Requirement
In the data below, restate exactly the lines from the one with "C104: 330pF (GND, U103/P1.6)" to the final line, both included, but not the pictures.

─── Records for this task

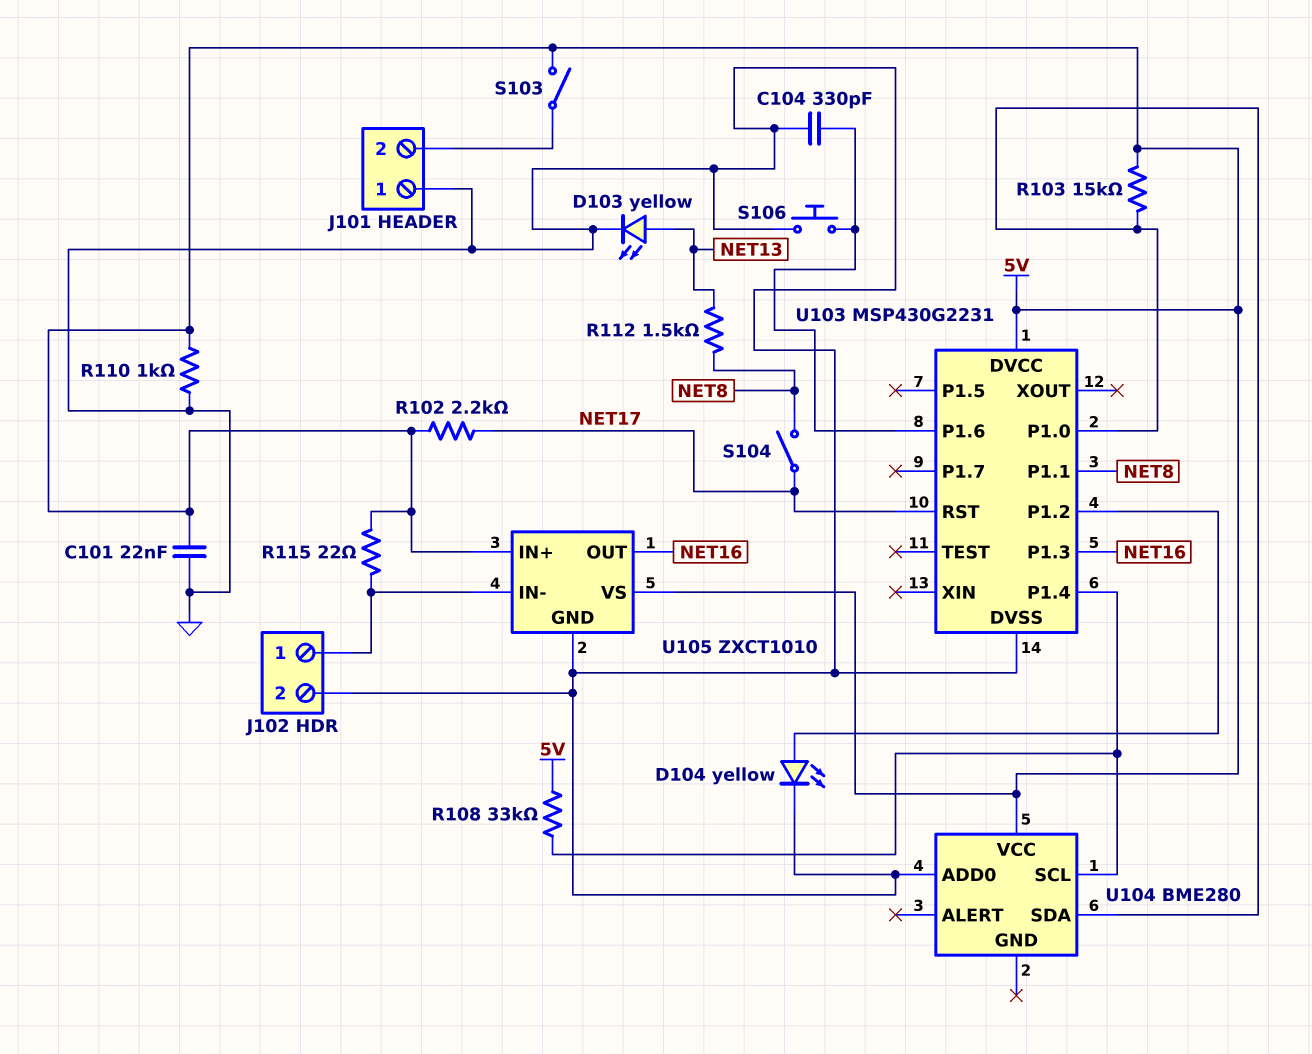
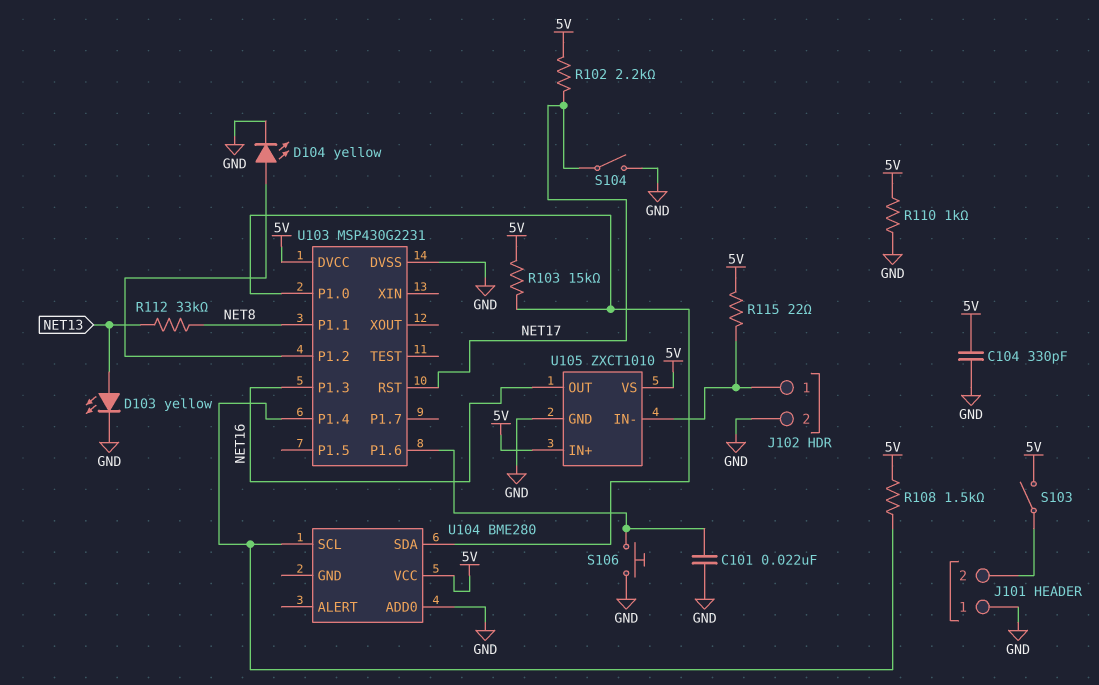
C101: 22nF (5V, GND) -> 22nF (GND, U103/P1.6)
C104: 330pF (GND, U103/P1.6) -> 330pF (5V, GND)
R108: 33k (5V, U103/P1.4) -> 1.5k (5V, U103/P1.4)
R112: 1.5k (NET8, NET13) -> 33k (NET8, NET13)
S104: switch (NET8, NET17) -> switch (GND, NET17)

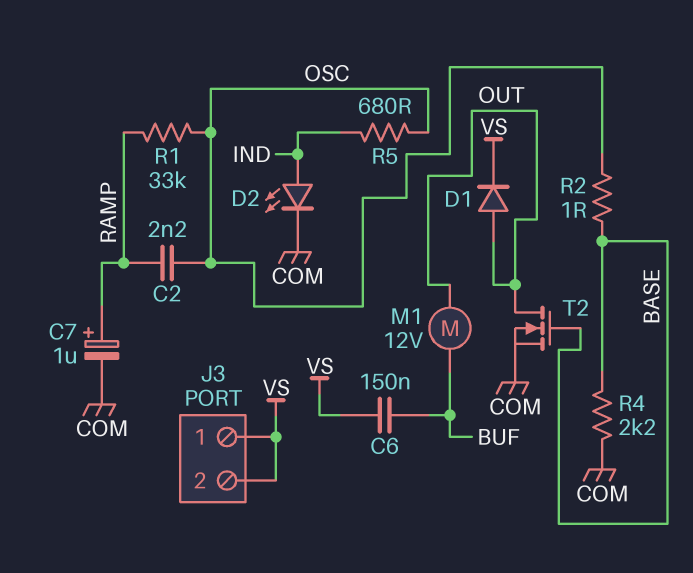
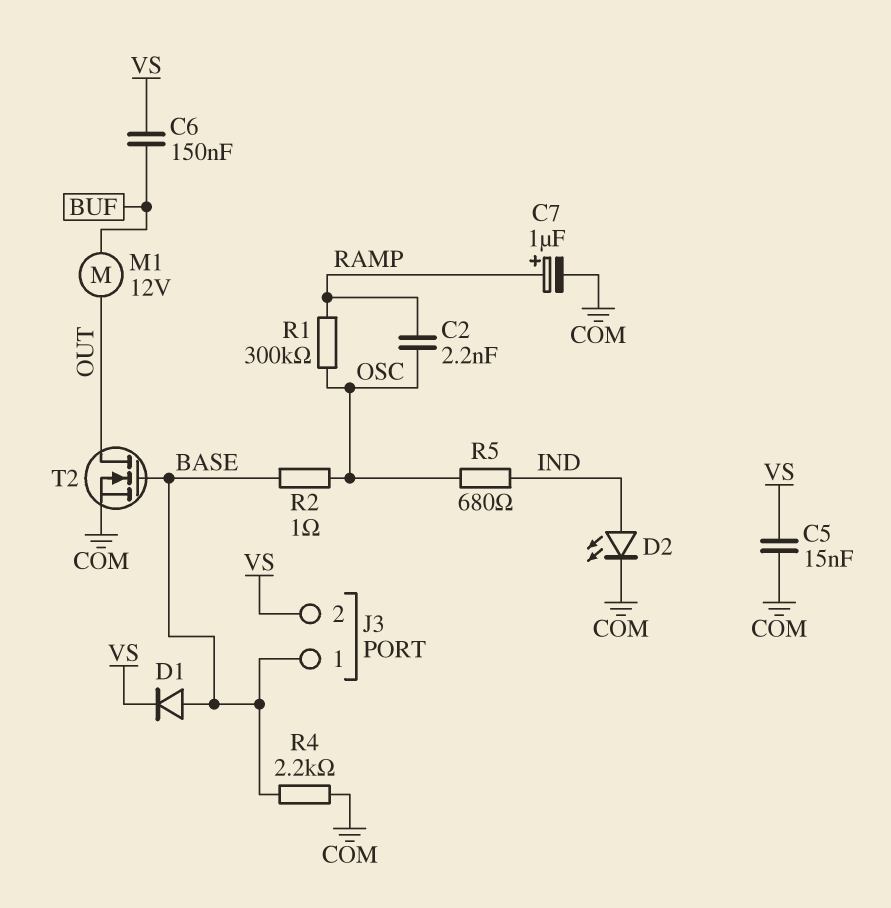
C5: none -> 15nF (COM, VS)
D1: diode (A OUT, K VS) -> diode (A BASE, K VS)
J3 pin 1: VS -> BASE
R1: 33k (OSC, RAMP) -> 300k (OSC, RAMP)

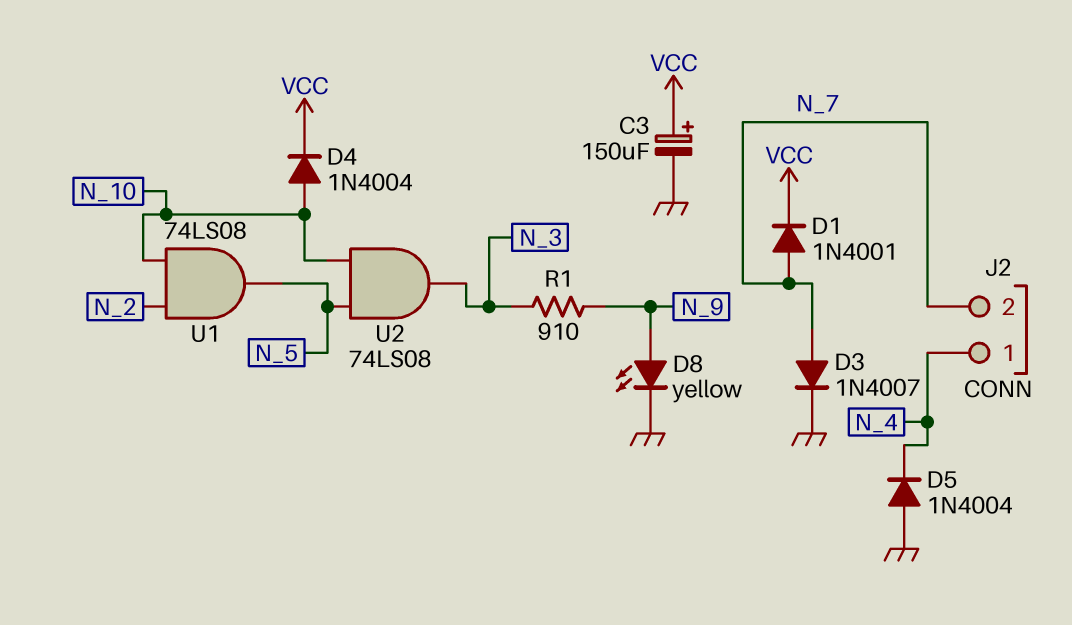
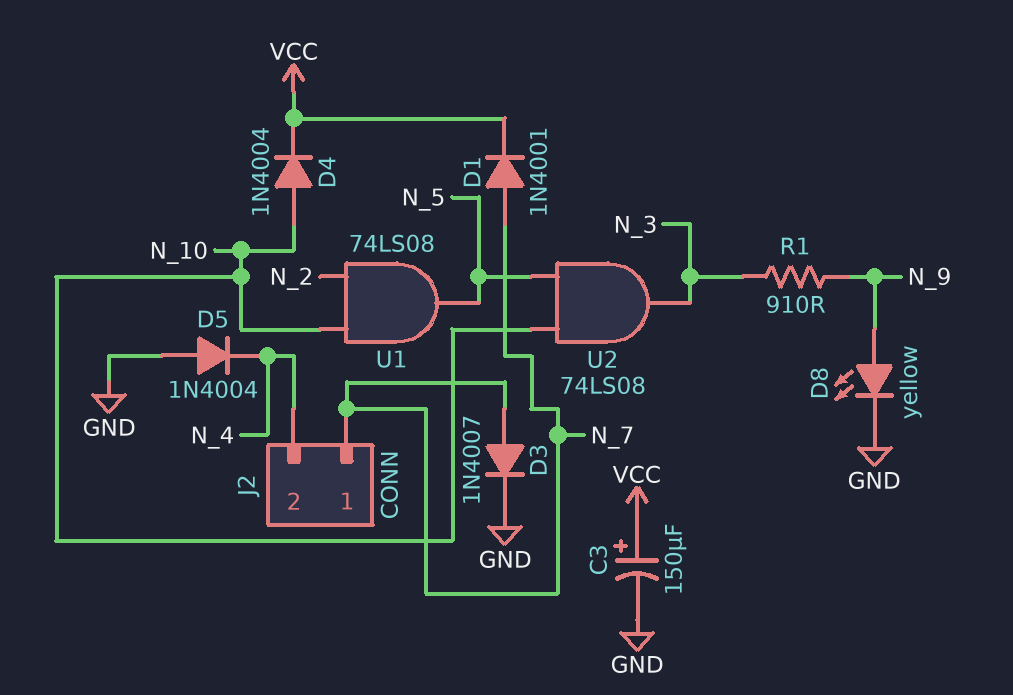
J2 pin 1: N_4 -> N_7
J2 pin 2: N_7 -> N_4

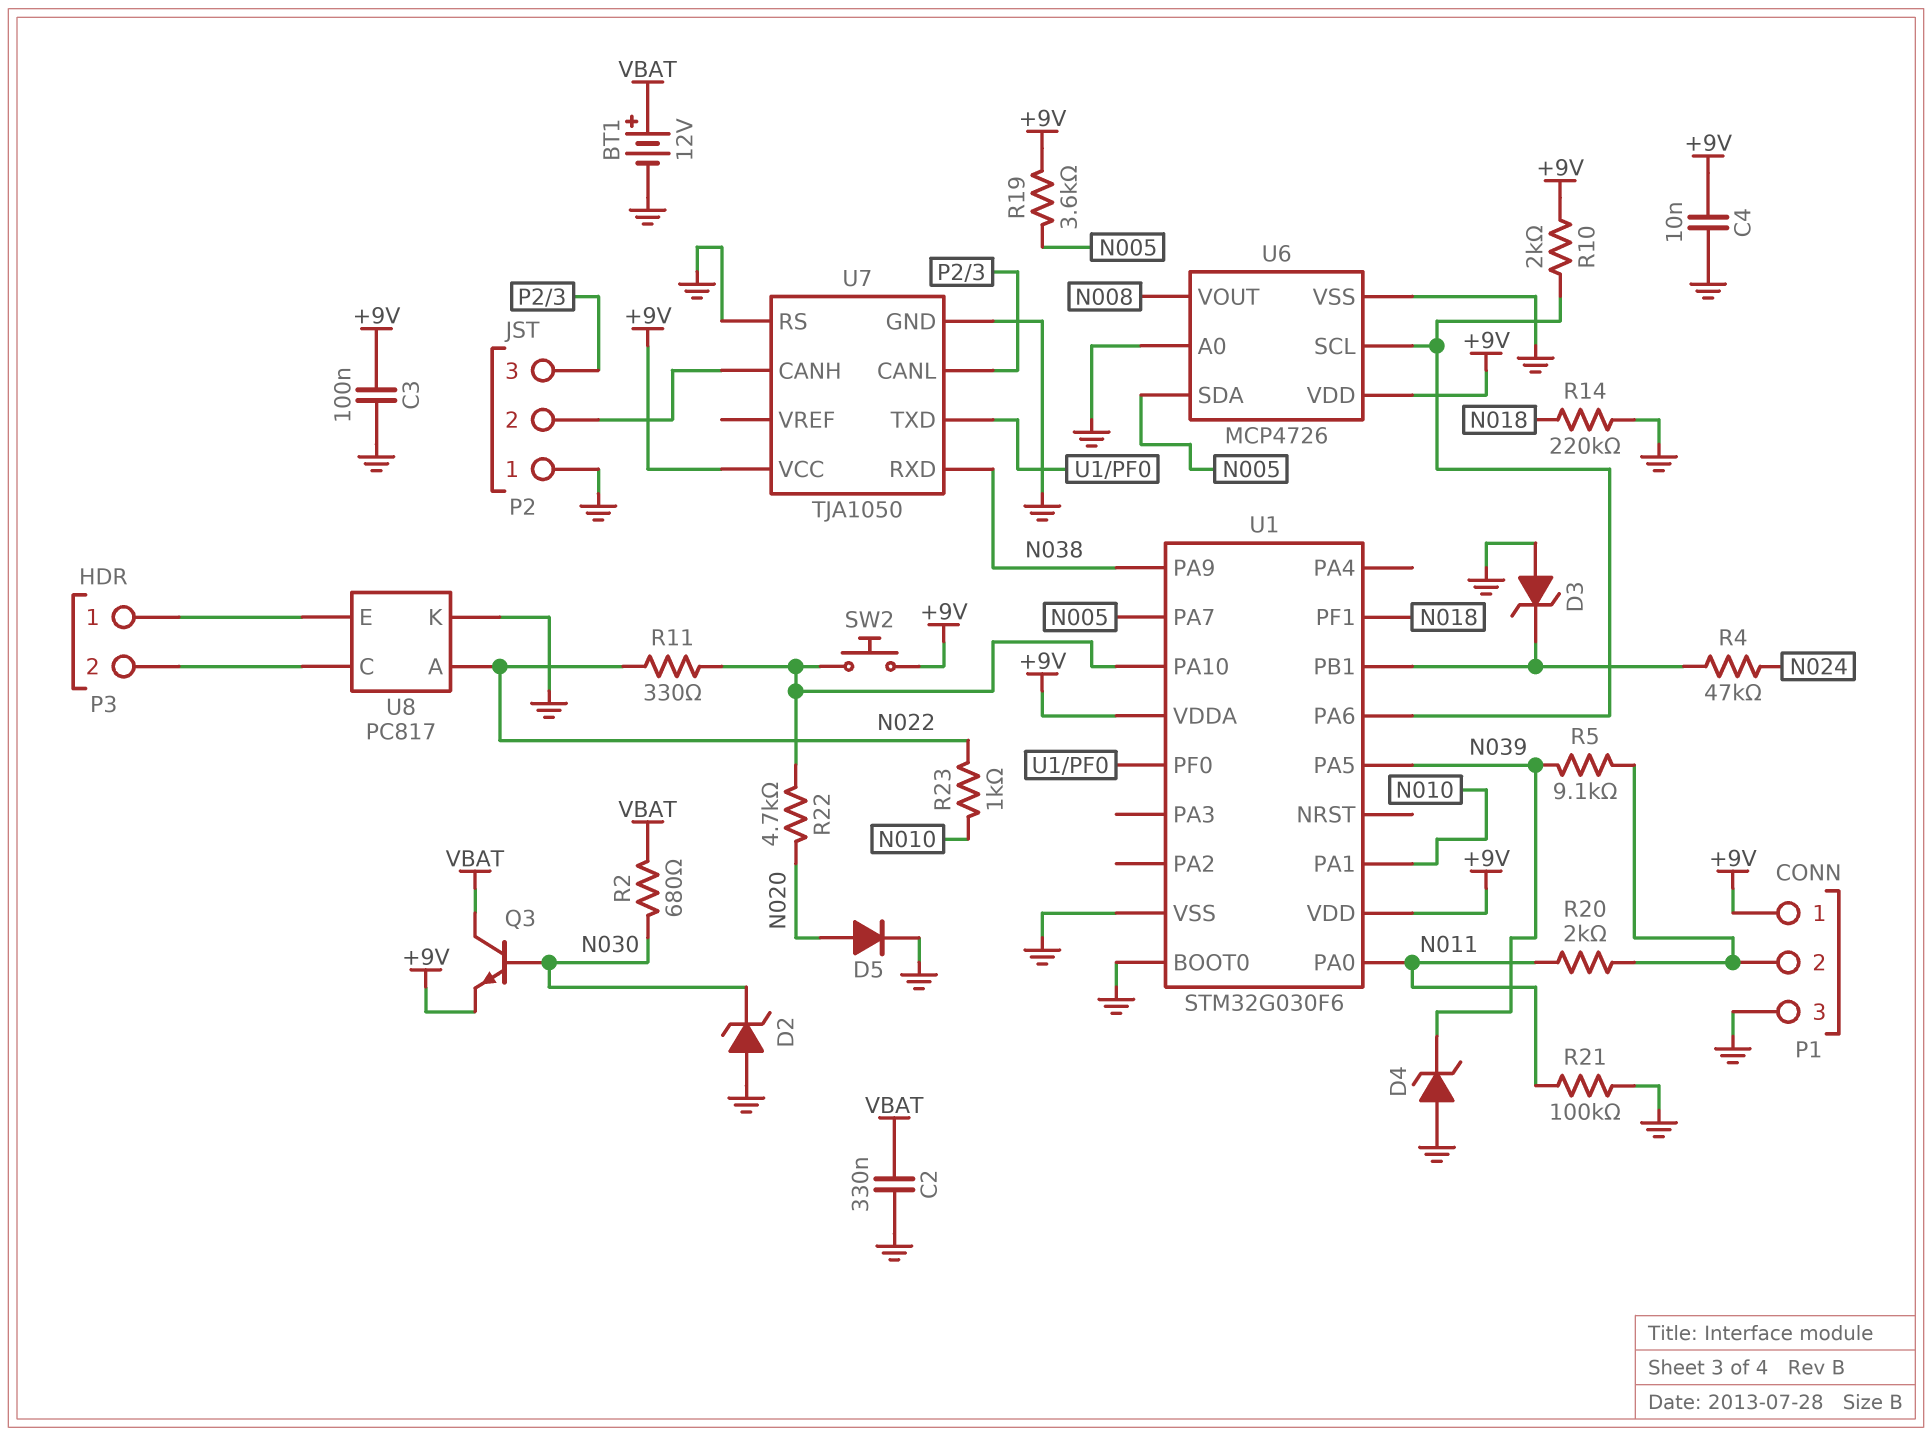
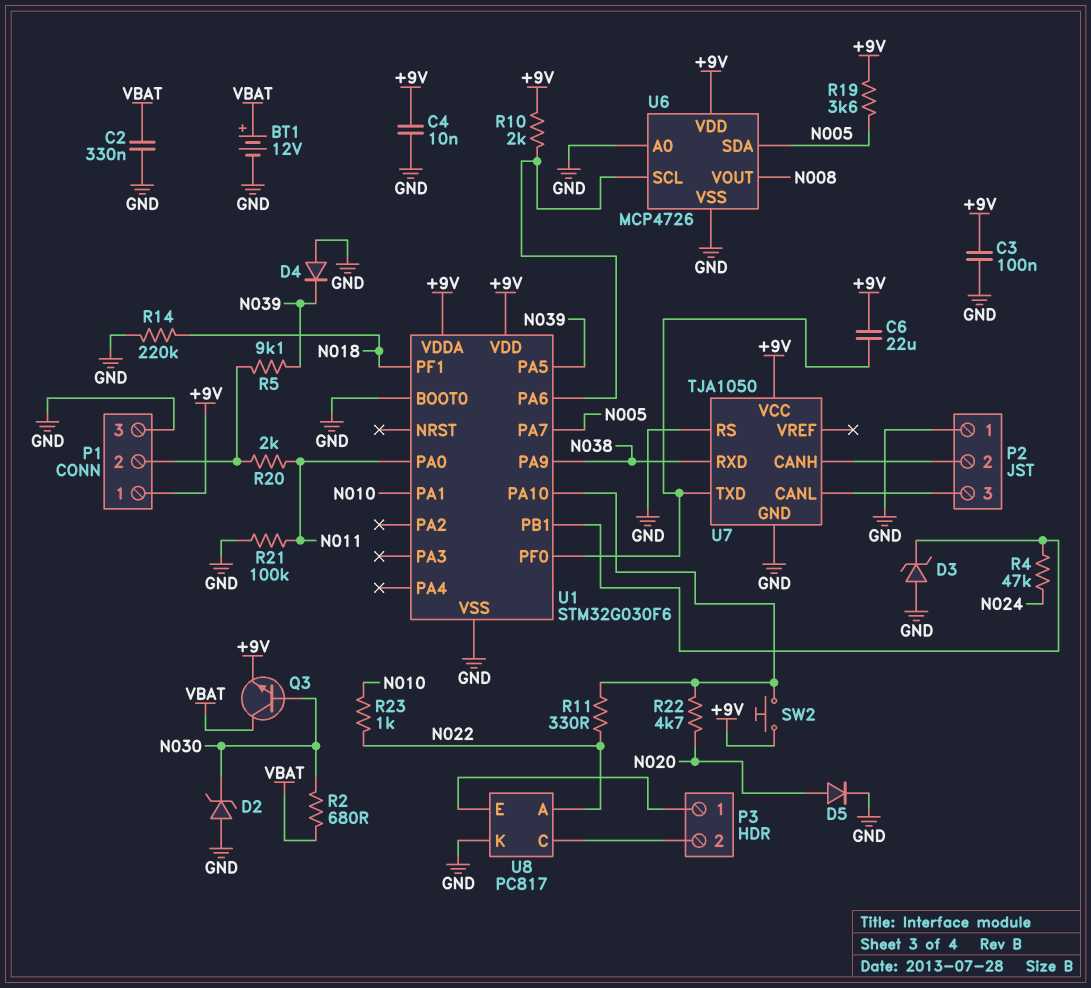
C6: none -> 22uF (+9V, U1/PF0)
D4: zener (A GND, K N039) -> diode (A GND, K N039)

──────

Response to this exercise
C104: 330pF (GND, U103/P1.6) -> 330pF (5V, GND)
R108: 33k (5V, U103/P1.4) -> 1.5k (5V, U103/P1.4)
R112: 1.5k (NET8, NET13) -> 33k (NET8, NET13)
S104: switch (NET8, NET17) -> switch (GND, NET17)

C5: none -> 15nF (COM, VS)
D1: diode (A OUT, K VS) -> diode (A BASE, K VS)
J3 pin 1: VS -> BASE
R1: 33k (OSC, RAMP) -> 300k (OSC, RAMP)

J2 pin 1: N_4 -> N_7
J2 pin 2: N_7 -> N_4

C6: none -> 22uF (+9V, U1/PF0)
D4: zener (A GND, K N039) -> diode (A GND, K N039)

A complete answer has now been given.